Skip the images and copy each record exactly as written.

- [Scene image comparisons]
* * * * *

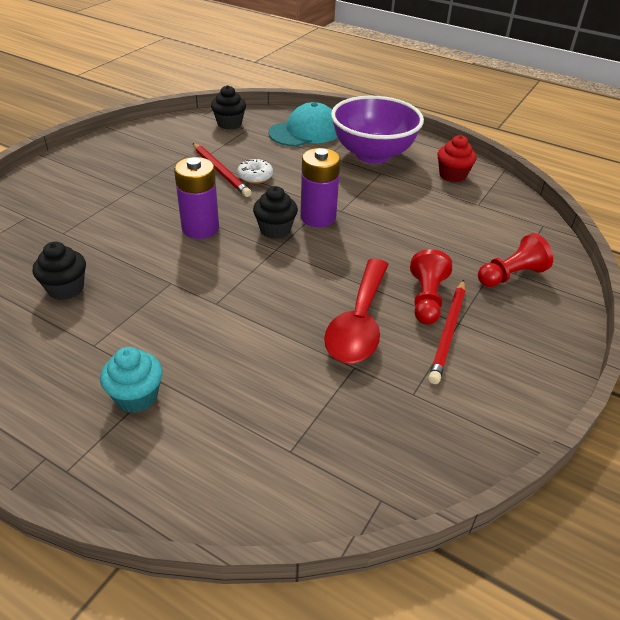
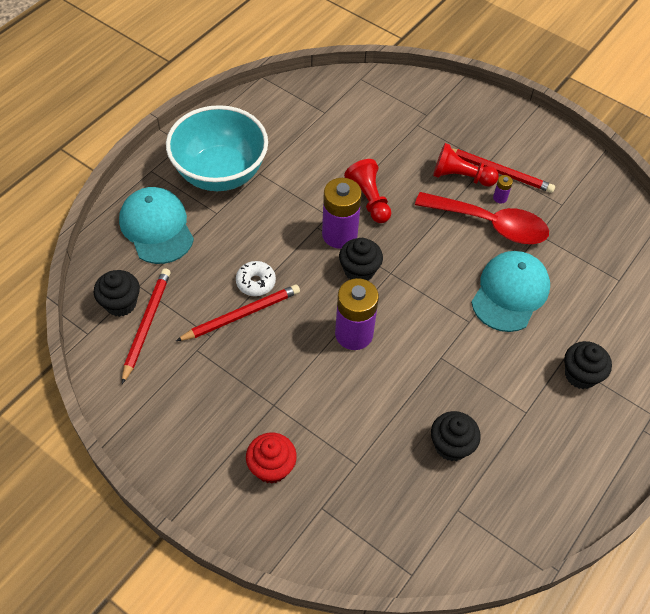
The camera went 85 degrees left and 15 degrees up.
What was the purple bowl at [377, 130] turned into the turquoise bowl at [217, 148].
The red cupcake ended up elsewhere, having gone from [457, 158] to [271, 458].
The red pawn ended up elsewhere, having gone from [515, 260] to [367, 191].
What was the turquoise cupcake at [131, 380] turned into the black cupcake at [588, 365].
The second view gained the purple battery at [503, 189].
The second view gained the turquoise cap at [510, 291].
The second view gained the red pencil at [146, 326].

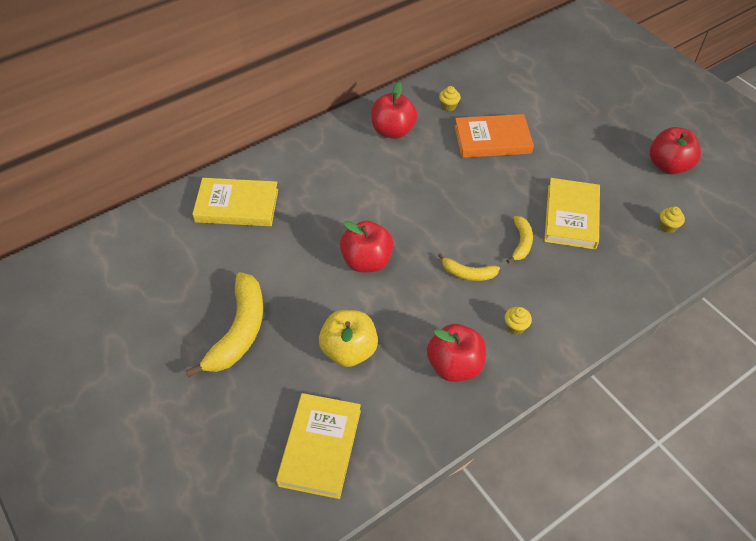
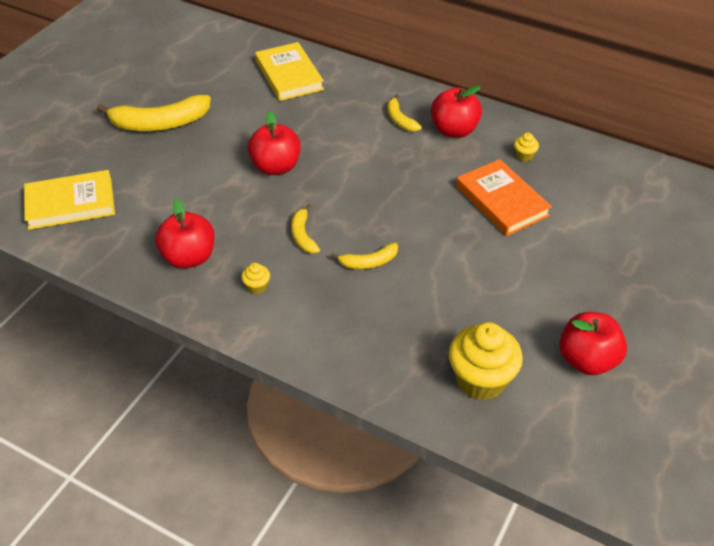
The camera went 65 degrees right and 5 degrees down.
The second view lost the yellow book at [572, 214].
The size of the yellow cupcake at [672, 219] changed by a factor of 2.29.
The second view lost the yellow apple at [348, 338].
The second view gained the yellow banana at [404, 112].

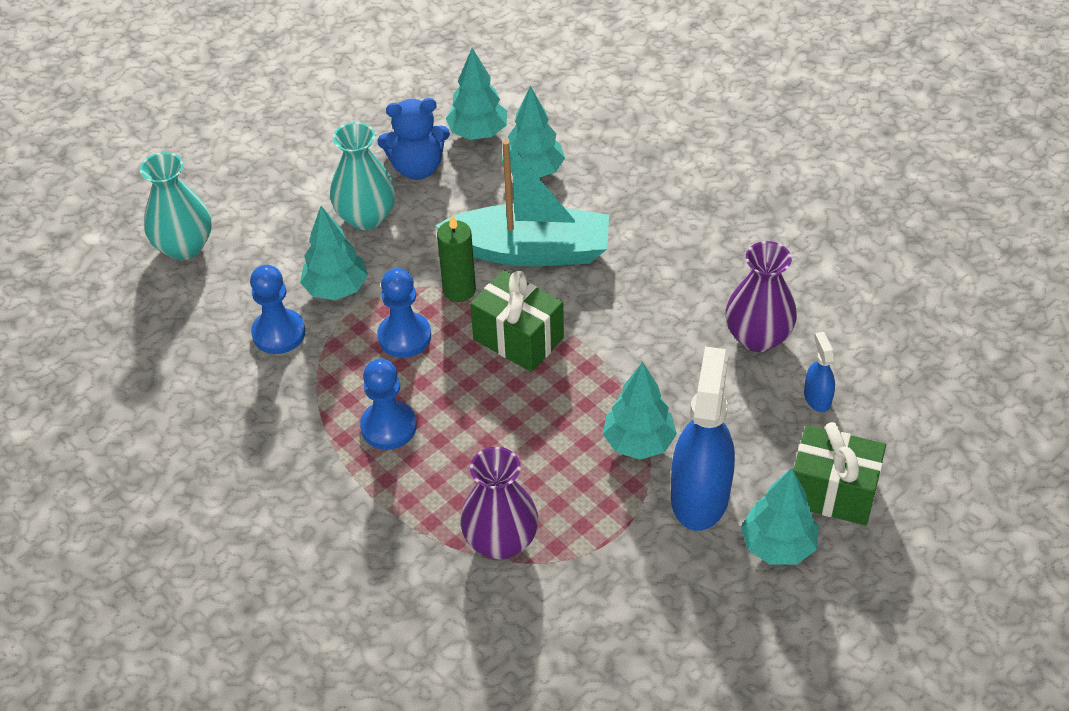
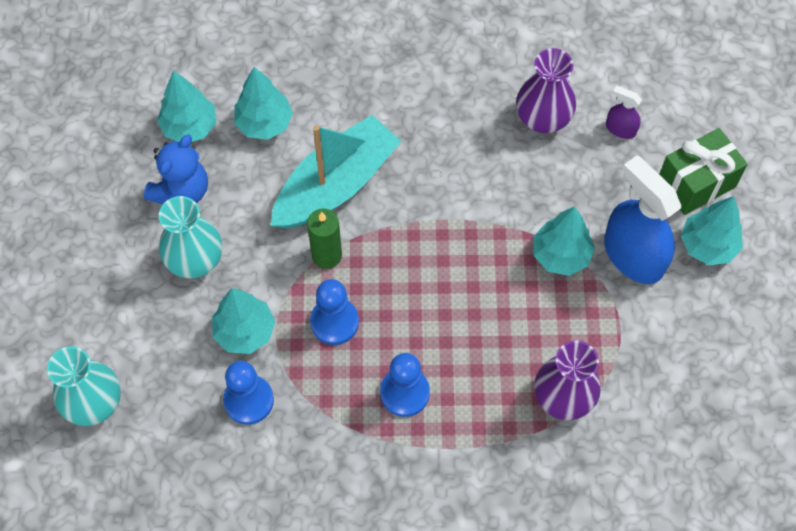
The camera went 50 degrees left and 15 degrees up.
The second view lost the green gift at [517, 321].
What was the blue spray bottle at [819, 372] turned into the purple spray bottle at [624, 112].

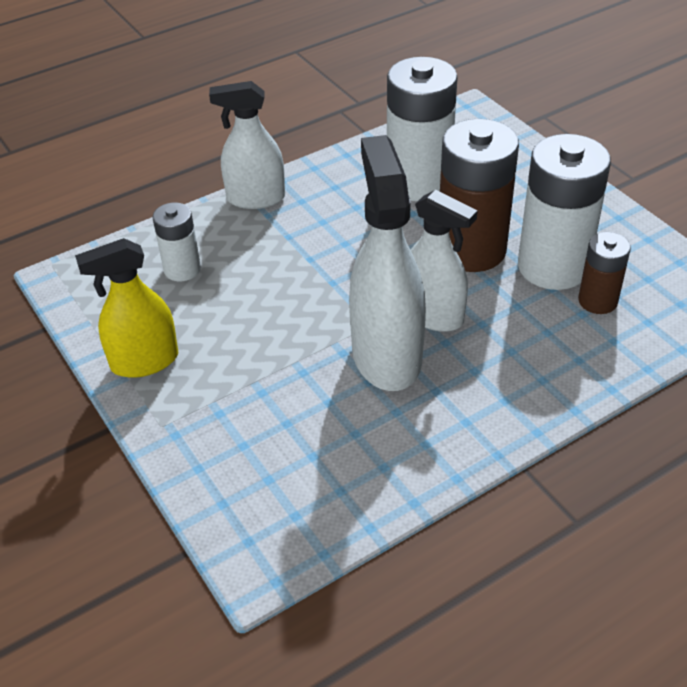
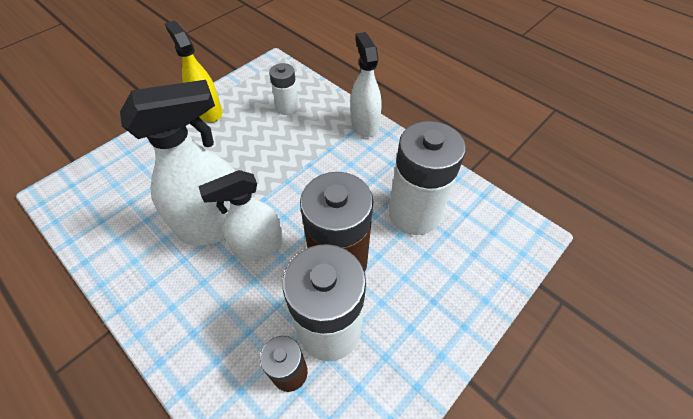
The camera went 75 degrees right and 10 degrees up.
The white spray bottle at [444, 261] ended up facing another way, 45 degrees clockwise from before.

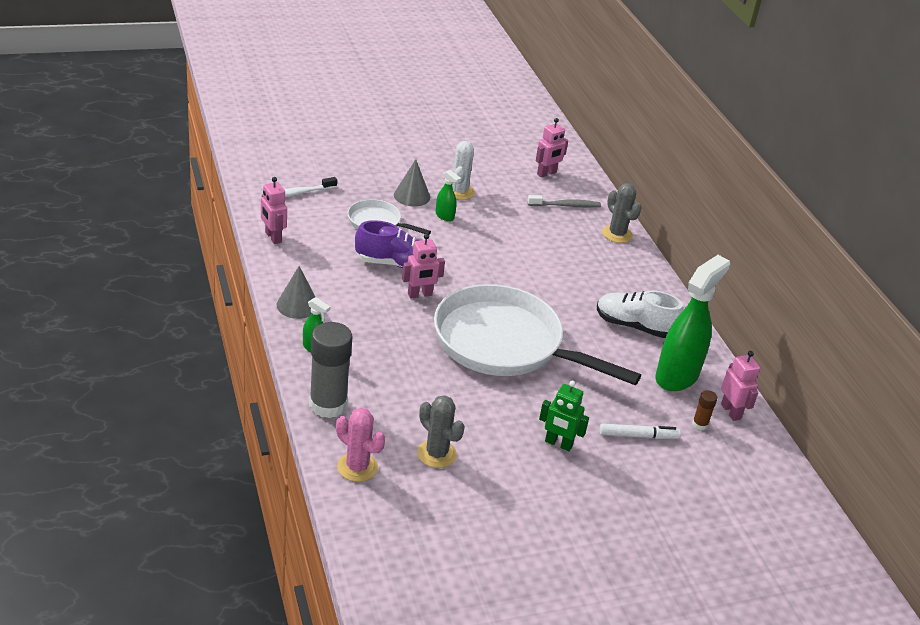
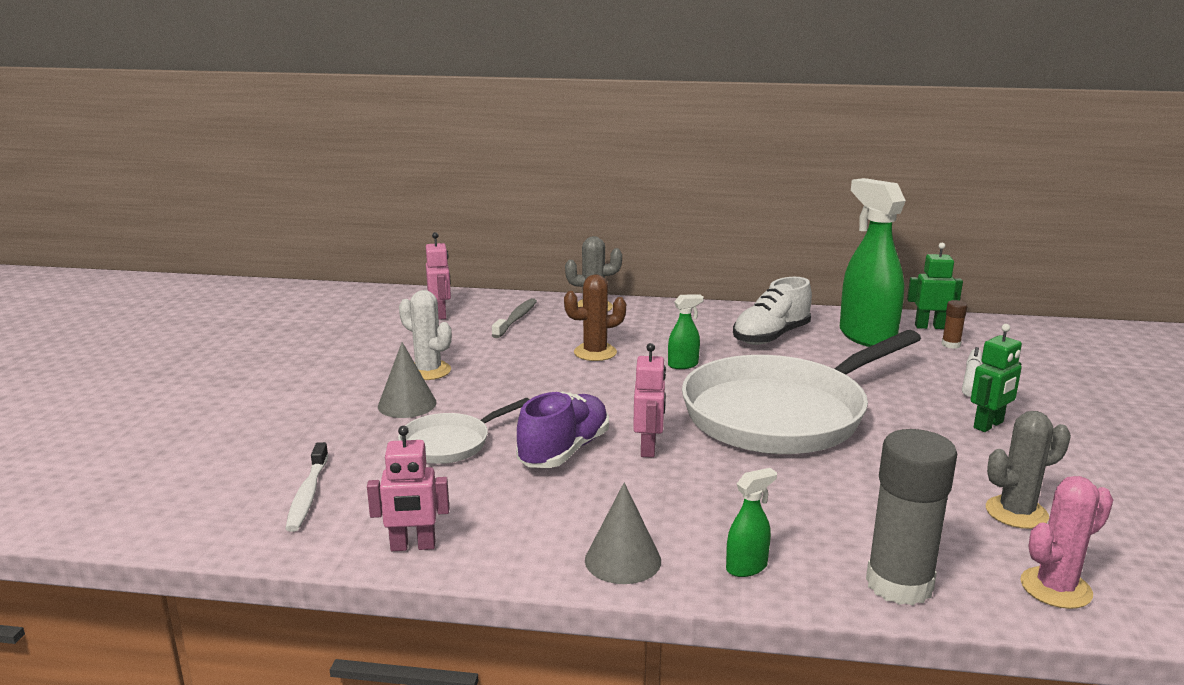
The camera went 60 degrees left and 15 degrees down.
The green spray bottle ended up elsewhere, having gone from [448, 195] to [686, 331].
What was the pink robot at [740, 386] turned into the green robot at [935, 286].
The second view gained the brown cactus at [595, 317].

* * * * *

- [Output]
The camera went 85 degrees left and 15 degrees up.
What was the purple bowl at [377, 130] turned into the turquoise bowl at [217, 148].
The red cupcake ended up elsewhere, having gone from [457, 158] to [271, 458].
The red pawn ended up elsewhere, having gone from [515, 260] to [367, 191].
What was the turquoise cupcake at [131, 380] turned into the black cupcake at [588, 365].
The second view gained the purple battery at [503, 189].
The second view gained the turquoise cap at [510, 291].
The second view gained the red pencil at [146, 326].

The camera went 65 degrees right and 5 degrees down.
The second view lost the yellow book at [572, 214].
The size of the yellow cupcake at [672, 219] changed by a factor of 2.29.
The second view lost the yellow apple at [348, 338].
The second view gained the yellow banana at [404, 112].

The camera went 50 degrees left and 15 degrees up.
The second view lost the green gift at [517, 321].
What was the blue spray bottle at [819, 372] turned into the purple spray bottle at [624, 112].

The camera went 75 degrees right and 10 degrees up.
The white spray bottle at [444, 261] ended up facing another way, 45 degrees clockwise from before.

The camera went 60 degrees left and 15 degrees down.
The green spray bottle ended up elsewhere, having gone from [448, 195] to [686, 331].
What was the pink robot at [740, 386] turned into the green robot at [935, 286].
The second view gained the brown cactus at [595, 317].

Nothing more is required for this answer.